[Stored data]

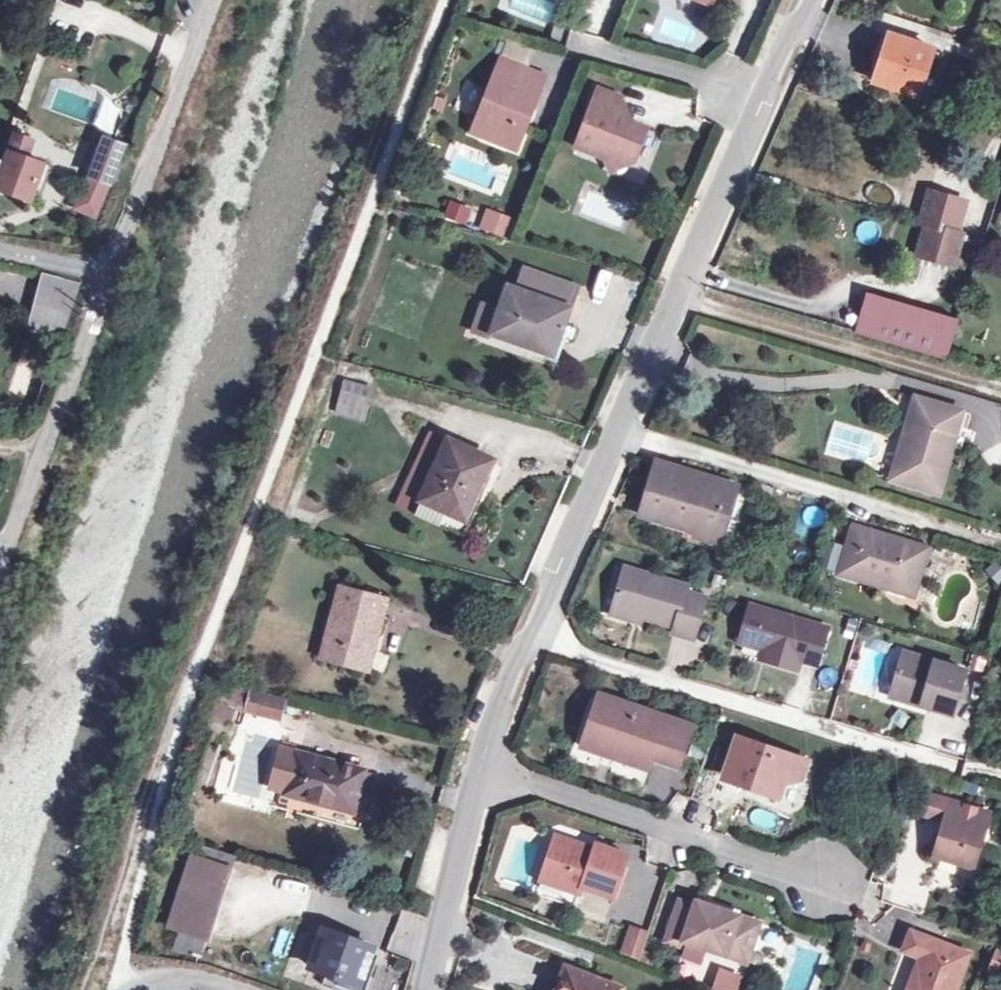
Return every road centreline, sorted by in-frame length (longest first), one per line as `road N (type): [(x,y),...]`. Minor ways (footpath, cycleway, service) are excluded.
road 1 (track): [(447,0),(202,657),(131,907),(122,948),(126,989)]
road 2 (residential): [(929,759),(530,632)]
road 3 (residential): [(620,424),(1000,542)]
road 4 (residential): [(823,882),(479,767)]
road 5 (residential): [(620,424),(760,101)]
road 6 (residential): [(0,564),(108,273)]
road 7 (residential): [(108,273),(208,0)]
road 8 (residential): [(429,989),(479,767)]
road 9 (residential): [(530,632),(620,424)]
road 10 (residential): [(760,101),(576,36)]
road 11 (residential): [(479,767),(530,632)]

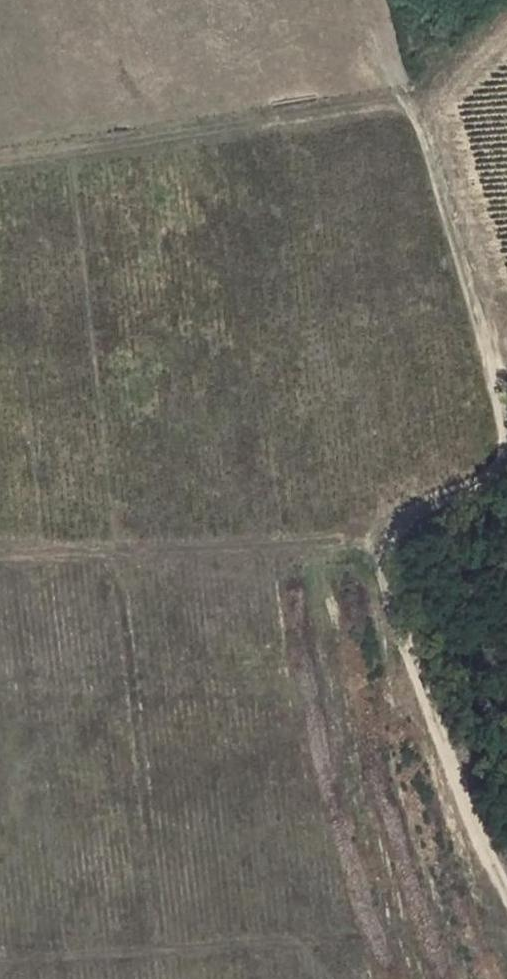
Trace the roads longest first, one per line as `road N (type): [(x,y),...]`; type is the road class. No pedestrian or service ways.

_WORK REQUEST_:
Print out the records in full and exactly, dropping every picture.

_WORKED SOLUTION_:
Return every road centreline, sorted by in-frame length (longest first), one per line as `road N (type): [(x,y),...]`. Minor ways (footpath, cycleway, service) are excluded.
road 1 (track): [(447,0),(202,657),(131,907),(122,948),(126,989)]
road 2 (residential): [(929,759),(530,632)]
road 3 (residential): [(620,424),(1000,542)]
road 4 (residential): [(823,882),(479,767)]
road 5 (residential): [(620,424),(760,101)]
road 6 (residential): [(0,564),(108,273)]
road 7 (residential): [(108,273),(208,0)]
road 8 (residential): [(429,989),(479,767)]
road 9 (residential): [(530,632),(620,424)]
road 10 (residential): [(760,101),(576,36)]
road 11 (residential): [(479,767),(530,632)]

Trace the roads longest first, one per line as `road N (type): [(x,y),...]`; type is the road class. No pedestrian or service ways.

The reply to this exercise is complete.